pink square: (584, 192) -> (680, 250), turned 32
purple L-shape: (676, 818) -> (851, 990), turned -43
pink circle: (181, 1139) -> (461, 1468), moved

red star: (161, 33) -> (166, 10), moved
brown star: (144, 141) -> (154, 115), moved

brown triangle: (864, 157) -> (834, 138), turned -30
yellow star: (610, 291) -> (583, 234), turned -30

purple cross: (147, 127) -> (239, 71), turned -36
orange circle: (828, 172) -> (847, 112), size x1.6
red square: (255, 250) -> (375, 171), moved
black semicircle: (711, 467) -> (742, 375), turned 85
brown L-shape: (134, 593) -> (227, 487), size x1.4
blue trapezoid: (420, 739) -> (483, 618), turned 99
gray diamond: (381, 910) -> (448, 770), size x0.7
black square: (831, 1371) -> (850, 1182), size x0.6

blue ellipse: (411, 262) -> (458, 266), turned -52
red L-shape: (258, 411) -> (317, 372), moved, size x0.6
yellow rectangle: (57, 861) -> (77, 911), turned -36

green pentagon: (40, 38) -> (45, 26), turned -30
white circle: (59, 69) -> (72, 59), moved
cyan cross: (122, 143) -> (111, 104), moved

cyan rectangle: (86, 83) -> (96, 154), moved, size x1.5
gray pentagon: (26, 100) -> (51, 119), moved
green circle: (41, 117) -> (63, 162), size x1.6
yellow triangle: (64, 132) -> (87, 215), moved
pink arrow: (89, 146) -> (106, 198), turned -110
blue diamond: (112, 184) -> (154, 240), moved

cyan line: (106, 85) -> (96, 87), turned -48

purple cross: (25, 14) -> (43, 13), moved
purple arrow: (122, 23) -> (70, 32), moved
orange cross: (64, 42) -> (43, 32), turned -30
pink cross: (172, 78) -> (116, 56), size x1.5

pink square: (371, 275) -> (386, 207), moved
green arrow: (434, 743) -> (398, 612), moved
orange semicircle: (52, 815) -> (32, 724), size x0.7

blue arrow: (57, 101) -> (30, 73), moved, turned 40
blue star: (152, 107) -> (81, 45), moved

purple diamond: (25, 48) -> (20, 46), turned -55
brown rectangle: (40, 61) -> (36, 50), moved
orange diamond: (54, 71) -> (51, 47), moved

----------

Look through the entries above and quote exactly the lines from the line with "red square: (255, 250) -> (375, 171), moved" to the line with "orange cross: (64, 42)", counting both of those lines.

red square: (255, 250) -> (375, 171), moved
black semicircle: (711, 467) -> (742, 375), turned 85
brown L-shape: (134, 593) -> (227, 487), size x1.4
blue trapezoid: (420, 739) -> (483, 618), turned 99
gray diamond: (381, 910) -> (448, 770), size x0.7
black square: (831, 1371) -> (850, 1182), size x0.6

blue ellipse: (411, 262) -> (458, 266), turned -52
red L-shape: (258, 411) -> (317, 372), moved, size x0.6
yellow rectangle: (57, 861) -> (77, 911), turned -36

green pentagon: (40, 38) -> (45, 26), turned -30
white circle: (59, 69) -> (72, 59), moved
cyan cross: (122, 143) -> (111, 104), moved

cyan rectangle: (86, 83) -> (96, 154), moved, size x1.5
gray pentagon: (26, 100) -> (51, 119), moved
green circle: (41, 117) -> (63, 162), size x1.6
yellow triangle: (64, 132) -> (87, 215), moved
pink arrow: (89, 146) -> (106, 198), turned -110
blue diamond: (112, 184) -> (154, 240), moved

cyan line: (106, 85) -> (96, 87), turned -48

purple cross: (25, 14) -> (43, 13), moved
purple arrow: (122, 23) -> (70, 32), moved
orange cross: (64, 42) -> (43, 32), turned -30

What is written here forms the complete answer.